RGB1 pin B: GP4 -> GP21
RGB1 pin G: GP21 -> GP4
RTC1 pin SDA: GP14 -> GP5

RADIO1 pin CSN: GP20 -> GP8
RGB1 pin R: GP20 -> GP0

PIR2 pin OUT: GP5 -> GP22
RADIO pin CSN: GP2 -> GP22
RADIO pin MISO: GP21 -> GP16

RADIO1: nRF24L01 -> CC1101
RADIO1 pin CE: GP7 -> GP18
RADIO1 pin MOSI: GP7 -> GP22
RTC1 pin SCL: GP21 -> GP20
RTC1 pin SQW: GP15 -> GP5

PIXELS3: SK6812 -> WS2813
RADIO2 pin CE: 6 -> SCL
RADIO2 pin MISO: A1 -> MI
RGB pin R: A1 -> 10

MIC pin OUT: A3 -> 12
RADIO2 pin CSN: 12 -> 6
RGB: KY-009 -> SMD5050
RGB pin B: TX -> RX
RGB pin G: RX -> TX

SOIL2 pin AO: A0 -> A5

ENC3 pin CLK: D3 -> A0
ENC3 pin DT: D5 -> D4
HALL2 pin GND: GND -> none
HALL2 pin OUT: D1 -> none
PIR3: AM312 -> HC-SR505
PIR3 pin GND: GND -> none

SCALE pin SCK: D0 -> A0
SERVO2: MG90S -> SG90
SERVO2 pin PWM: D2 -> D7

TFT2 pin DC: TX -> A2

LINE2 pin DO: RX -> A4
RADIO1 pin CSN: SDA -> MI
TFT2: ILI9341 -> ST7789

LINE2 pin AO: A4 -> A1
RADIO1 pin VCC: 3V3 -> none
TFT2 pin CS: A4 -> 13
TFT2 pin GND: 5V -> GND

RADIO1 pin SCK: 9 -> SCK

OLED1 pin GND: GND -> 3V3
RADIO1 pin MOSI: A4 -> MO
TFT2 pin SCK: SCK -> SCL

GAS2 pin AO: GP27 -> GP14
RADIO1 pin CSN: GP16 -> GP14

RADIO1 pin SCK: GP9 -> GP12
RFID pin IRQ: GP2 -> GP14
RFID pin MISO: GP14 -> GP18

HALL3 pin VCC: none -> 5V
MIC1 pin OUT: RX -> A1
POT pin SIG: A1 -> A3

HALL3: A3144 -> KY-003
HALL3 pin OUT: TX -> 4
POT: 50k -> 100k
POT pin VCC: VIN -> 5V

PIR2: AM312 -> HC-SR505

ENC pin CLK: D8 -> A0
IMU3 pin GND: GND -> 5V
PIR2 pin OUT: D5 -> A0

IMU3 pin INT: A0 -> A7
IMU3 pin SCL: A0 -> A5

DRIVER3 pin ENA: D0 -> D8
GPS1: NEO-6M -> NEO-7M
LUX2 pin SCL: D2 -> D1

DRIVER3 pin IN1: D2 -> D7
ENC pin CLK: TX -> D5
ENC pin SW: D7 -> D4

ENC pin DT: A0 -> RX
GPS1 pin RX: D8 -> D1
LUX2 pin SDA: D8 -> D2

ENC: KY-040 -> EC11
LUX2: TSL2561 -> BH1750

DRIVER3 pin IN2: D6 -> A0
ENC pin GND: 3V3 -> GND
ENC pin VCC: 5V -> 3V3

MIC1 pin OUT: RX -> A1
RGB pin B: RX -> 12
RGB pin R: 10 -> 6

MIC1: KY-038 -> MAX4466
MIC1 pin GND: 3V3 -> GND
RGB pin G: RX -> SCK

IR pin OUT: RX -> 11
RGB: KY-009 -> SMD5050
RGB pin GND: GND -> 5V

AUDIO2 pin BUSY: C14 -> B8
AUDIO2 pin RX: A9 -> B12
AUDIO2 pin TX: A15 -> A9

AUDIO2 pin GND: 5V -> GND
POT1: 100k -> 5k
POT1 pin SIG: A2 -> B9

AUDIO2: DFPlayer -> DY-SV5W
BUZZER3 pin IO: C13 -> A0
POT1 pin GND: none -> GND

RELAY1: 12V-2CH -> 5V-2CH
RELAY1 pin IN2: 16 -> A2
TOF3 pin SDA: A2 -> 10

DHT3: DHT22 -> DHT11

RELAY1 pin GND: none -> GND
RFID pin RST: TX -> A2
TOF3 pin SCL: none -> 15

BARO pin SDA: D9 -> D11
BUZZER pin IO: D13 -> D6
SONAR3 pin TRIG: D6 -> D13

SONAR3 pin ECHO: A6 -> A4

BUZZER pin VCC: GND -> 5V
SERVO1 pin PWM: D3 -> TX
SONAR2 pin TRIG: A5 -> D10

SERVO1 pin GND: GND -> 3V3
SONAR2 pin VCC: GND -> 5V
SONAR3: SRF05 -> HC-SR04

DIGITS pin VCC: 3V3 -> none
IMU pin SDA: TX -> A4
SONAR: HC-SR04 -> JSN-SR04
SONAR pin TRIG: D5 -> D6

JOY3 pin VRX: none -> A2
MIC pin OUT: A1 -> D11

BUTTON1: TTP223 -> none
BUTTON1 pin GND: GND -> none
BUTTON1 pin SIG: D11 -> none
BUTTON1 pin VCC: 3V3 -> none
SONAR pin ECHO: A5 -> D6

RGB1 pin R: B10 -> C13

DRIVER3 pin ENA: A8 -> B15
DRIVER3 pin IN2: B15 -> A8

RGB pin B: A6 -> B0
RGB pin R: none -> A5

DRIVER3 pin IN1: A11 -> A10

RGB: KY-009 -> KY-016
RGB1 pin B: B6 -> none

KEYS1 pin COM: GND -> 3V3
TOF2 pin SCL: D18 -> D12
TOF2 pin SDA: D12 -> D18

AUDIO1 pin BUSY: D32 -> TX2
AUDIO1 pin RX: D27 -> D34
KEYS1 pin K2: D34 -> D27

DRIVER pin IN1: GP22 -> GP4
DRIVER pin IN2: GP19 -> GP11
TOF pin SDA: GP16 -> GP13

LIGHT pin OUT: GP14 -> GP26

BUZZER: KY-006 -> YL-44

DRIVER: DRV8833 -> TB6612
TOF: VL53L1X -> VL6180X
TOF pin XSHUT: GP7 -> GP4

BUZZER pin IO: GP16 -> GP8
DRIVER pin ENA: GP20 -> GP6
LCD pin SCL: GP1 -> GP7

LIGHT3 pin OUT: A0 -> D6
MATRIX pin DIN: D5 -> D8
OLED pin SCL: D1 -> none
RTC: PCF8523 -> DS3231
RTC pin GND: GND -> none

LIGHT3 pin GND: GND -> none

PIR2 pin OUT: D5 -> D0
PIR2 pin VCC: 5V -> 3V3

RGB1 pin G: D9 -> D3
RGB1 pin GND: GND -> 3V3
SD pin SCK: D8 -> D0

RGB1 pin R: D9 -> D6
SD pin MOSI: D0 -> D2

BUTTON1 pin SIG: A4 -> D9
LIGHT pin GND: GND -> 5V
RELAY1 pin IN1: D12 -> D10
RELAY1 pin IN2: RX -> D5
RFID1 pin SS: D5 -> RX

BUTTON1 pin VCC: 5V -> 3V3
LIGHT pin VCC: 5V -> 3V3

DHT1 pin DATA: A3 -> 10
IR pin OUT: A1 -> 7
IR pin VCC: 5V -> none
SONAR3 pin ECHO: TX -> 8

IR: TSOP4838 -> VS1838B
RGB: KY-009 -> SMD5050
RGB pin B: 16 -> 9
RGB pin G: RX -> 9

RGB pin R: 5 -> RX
———
--- WHAT IS BEING ASKED ---
Everything from the line holding "RGB1 pin GND: GND -> 3V3" through the final line of the material must be given again exactly, and nothing outside that stretch.

--- FINAL ANSWER ---
RGB1 pin GND: GND -> 3V3
SD pin SCK: D8 -> D0

RGB1 pin R: D9 -> D6
SD pin MOSI: D0 -> D2

BUTTON1 pin SIG: A4 -> D9
LIGHT pin GND: GND -> 5V
RELAY1 pin IN1: D12 -> D10
RELAY1 pin IN2: RX -> D5
RFID1 pin SS: D5 -> RX

BUTTON1 pin VCC: 5V -> 3V3
LIGHT pin VCC: 5V -> 3V3

DHT1 pin DATA: A3 -> 10
IR pin OUT: A1 -> 7
IR pin VCC: 5V -> none
SONAR3 pin ECHO: TX -> 8

IR: TSOP4838 -> VS1838B
RGB: KY-009 -> SMD5050
RGB pin B: 16 -> 9
RGB pin G: RX -> 9

RGB pin R: 5 -> RX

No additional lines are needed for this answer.